EXERCISE PROMPT: If pictures appear in the lines below, skip them and copy exactly the lines from the one containing "SCALE pin SCK: D3 -> D8" through the one containing "SCALE pin DT: D9 -> D10", and nothing else.
§ §
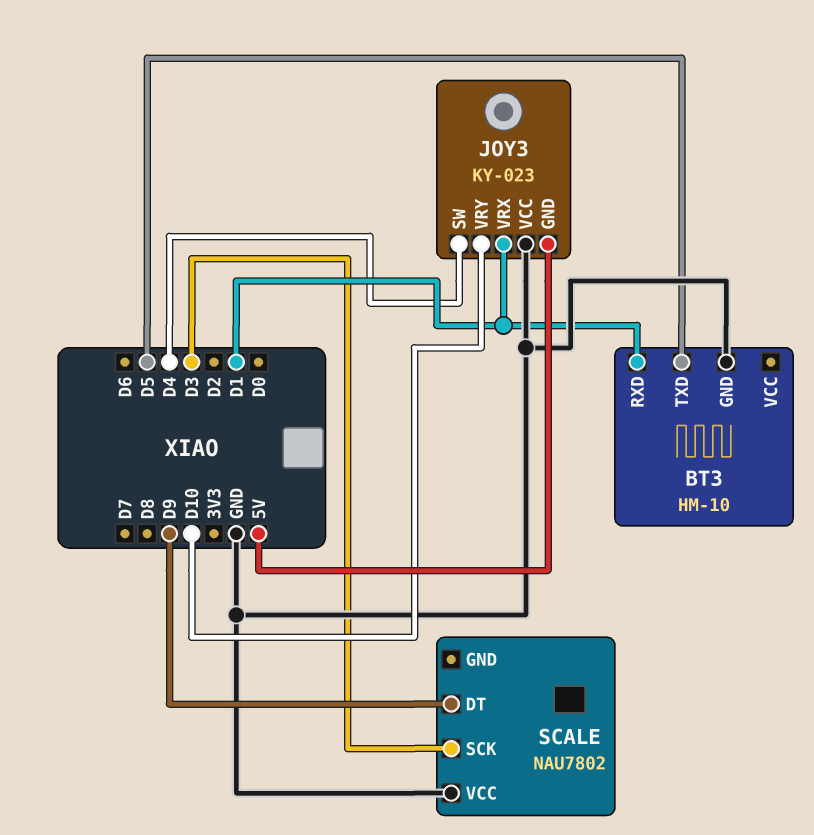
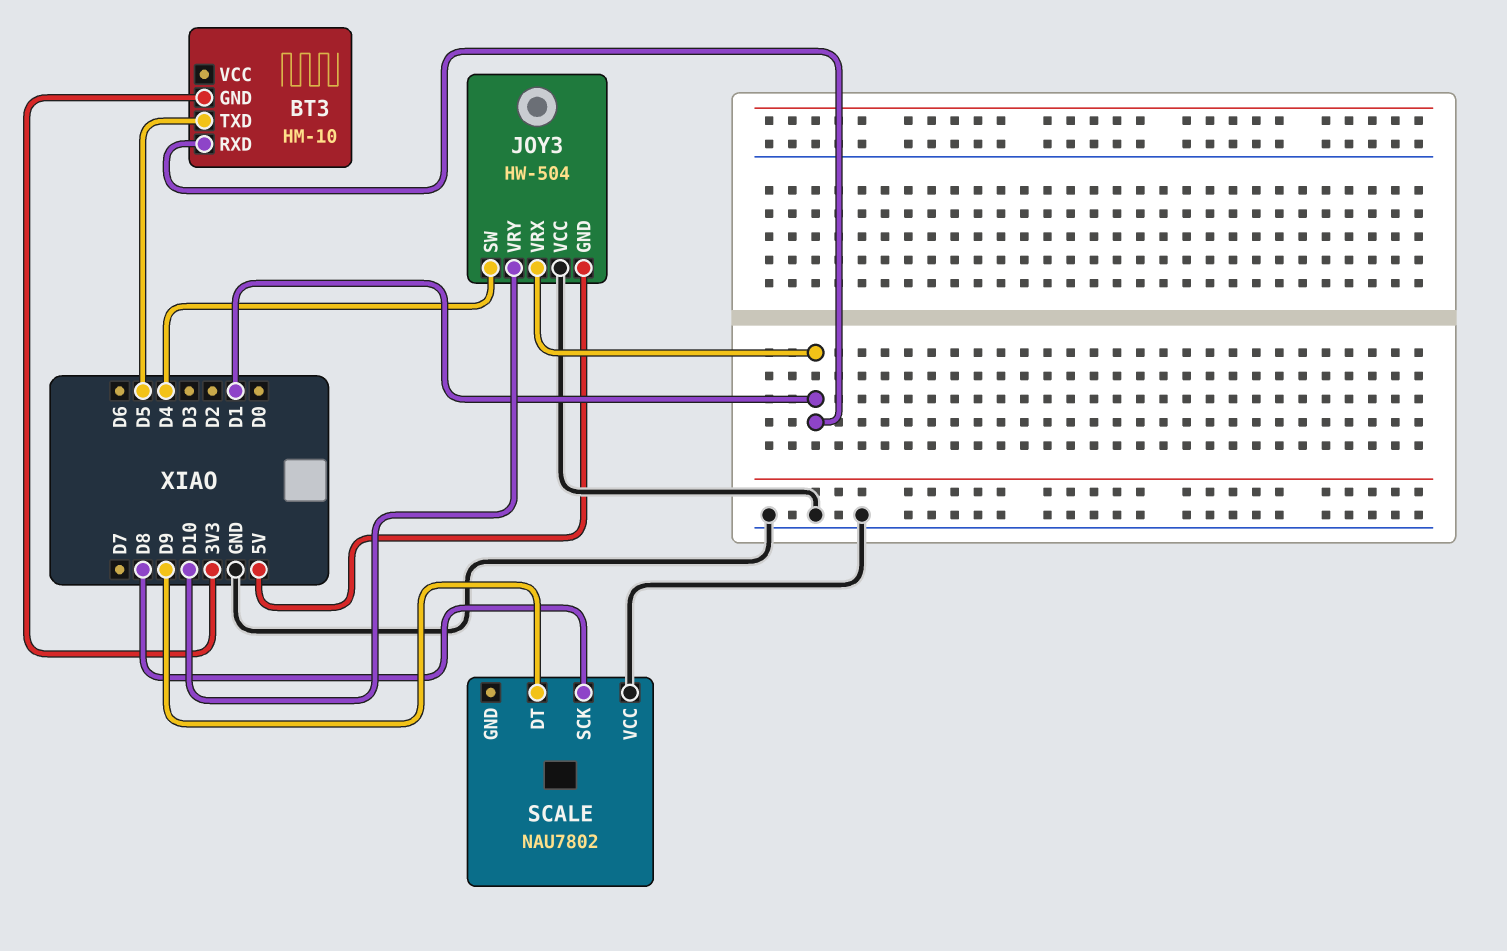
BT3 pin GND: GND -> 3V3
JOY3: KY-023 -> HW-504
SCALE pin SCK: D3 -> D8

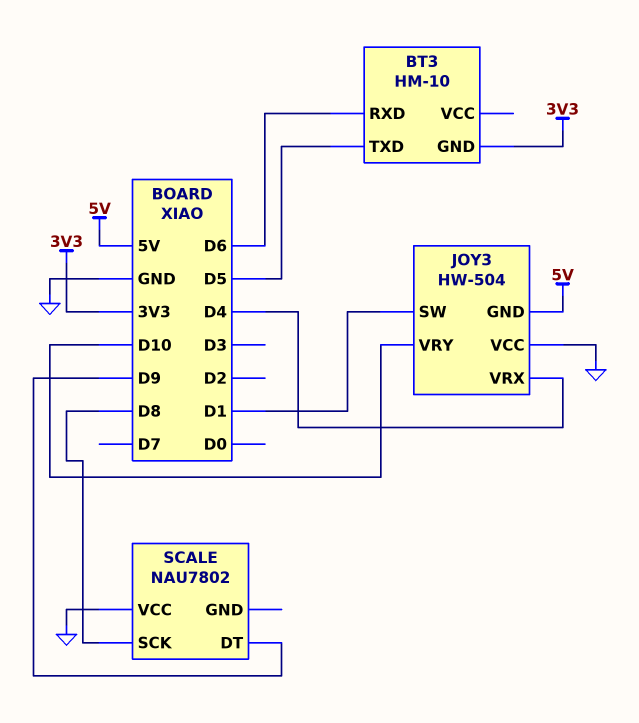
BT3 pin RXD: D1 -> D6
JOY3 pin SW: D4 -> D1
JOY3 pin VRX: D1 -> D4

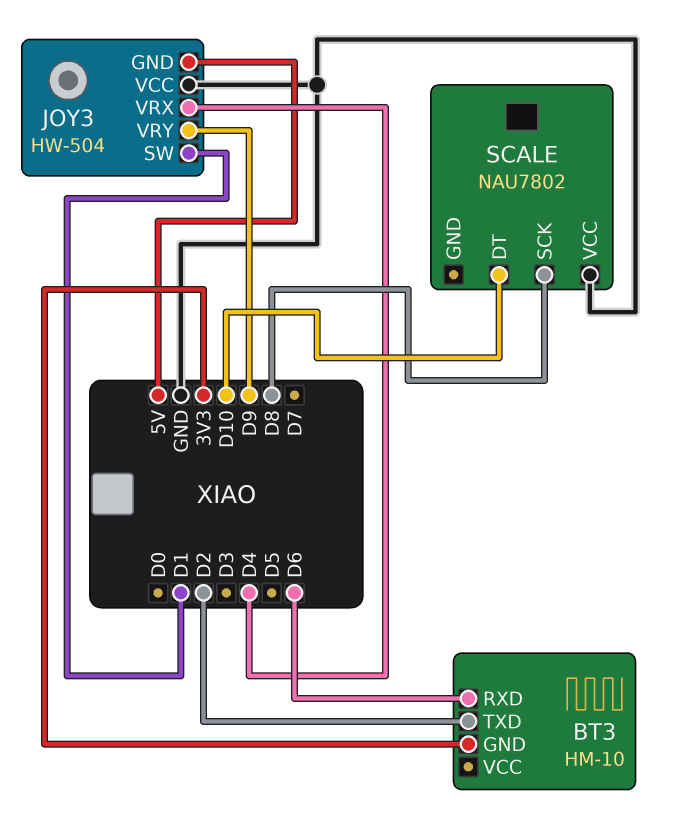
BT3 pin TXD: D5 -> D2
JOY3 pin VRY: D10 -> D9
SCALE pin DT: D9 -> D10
§ §
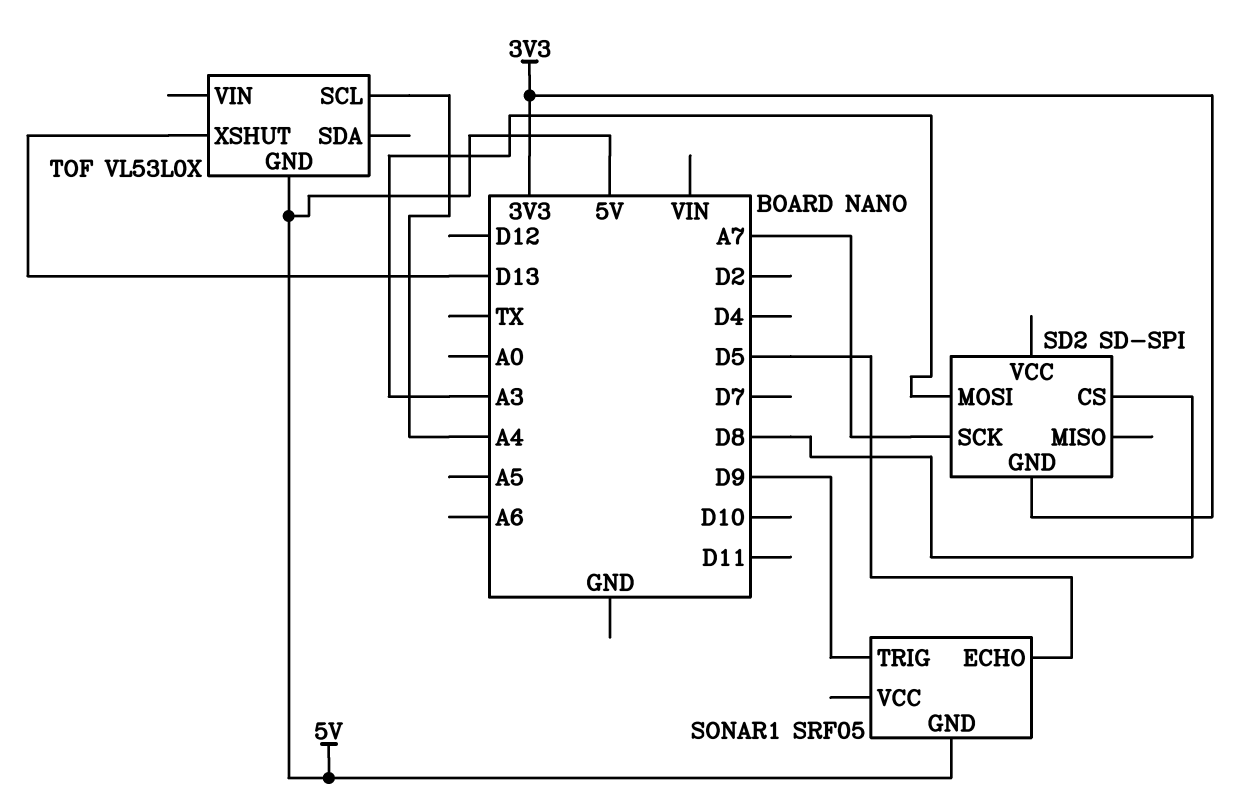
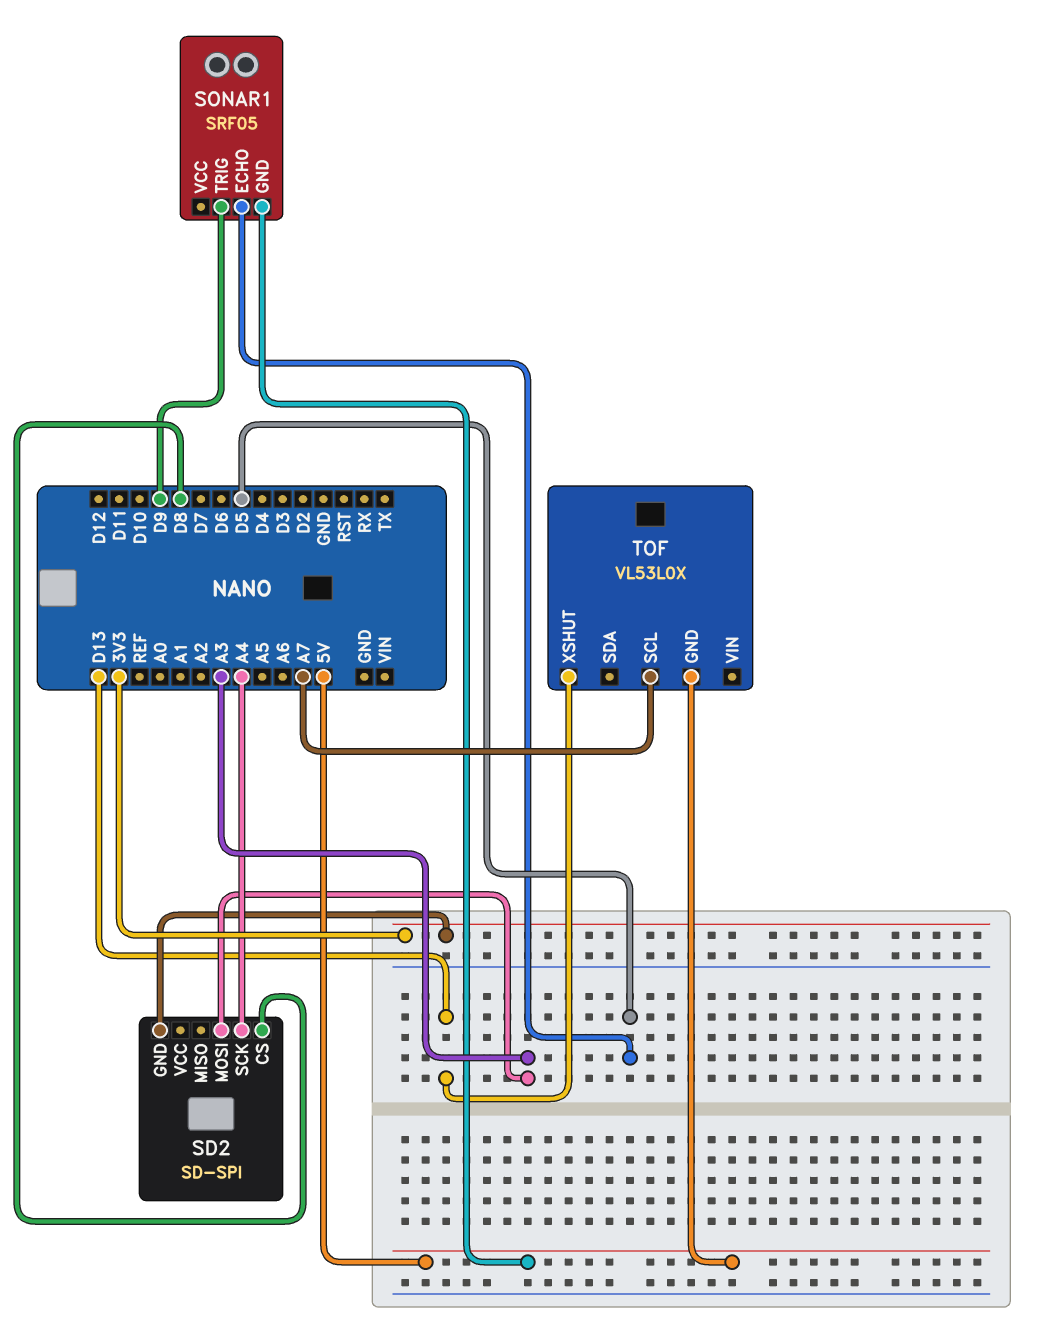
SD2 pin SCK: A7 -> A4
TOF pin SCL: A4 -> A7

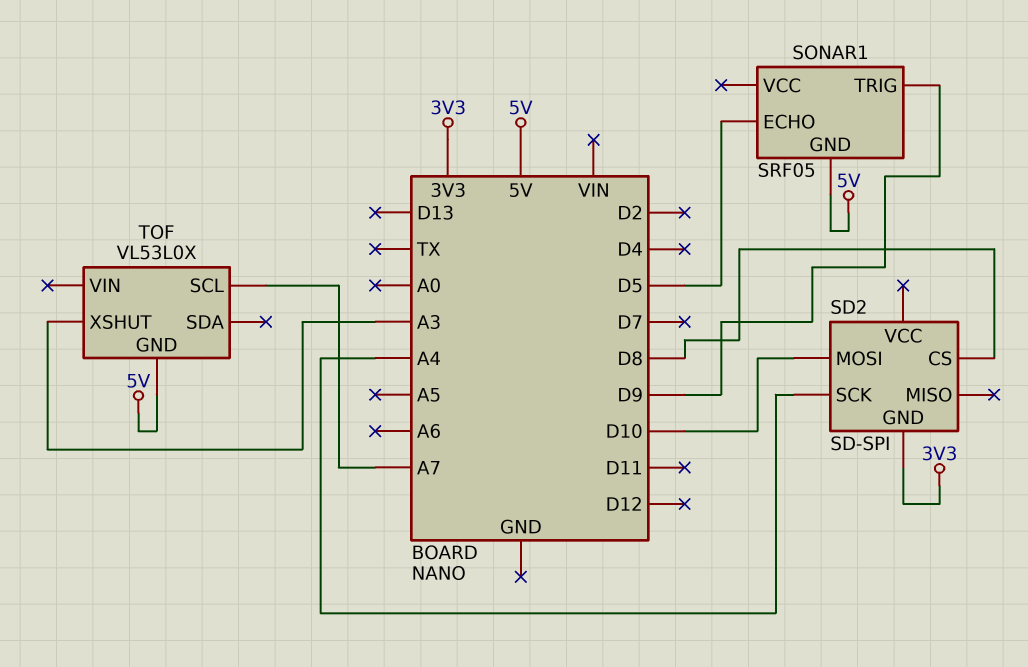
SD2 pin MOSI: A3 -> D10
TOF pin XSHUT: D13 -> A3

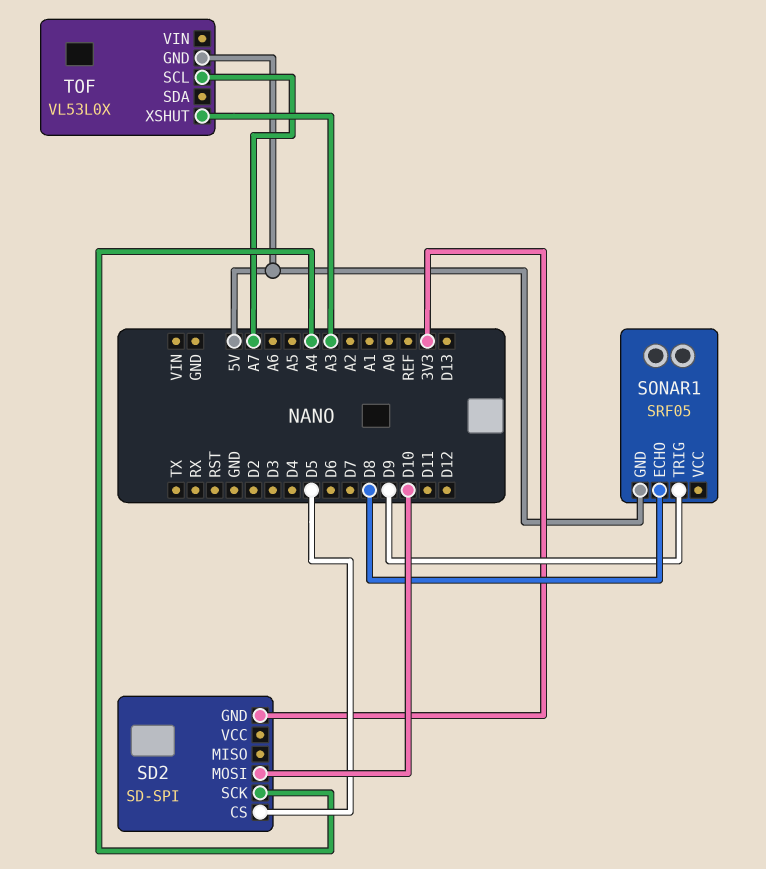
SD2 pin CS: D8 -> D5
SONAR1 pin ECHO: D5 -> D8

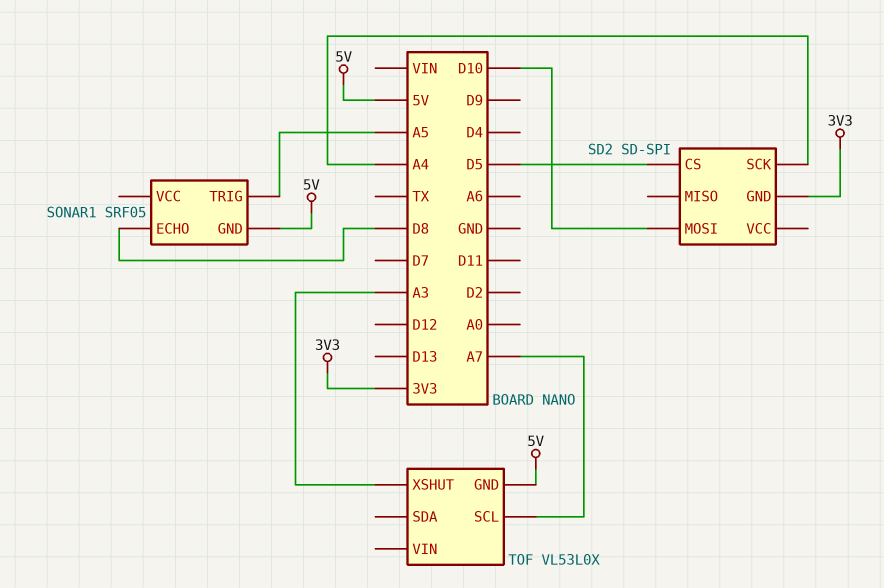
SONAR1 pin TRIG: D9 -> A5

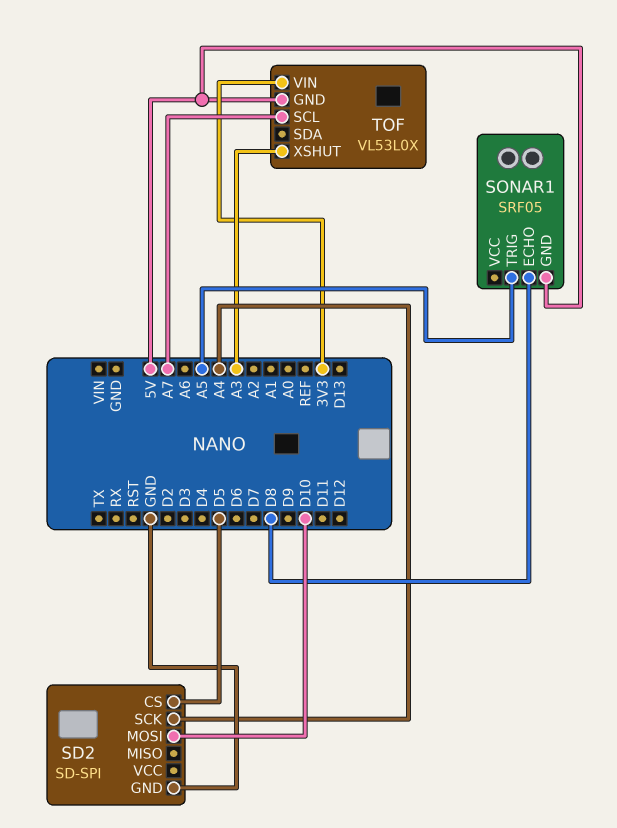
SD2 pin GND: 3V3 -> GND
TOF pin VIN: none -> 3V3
§ §
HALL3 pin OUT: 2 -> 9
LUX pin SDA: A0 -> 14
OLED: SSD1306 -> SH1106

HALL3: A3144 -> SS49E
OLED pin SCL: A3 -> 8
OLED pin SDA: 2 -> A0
§ §
WRITTEN ANSWER:
SCALE pin SCK: D3 -> D8

BT3 pin RXD: D1 -> D6
JOY3 pin SW: D4 -> D1
JOY3 pin VRX: D1 -> D4

BT3 pin TXD: D5 -> D2
JOY3 pin VRY: D10 -> D9
SCALE pin DT: D9 -> D10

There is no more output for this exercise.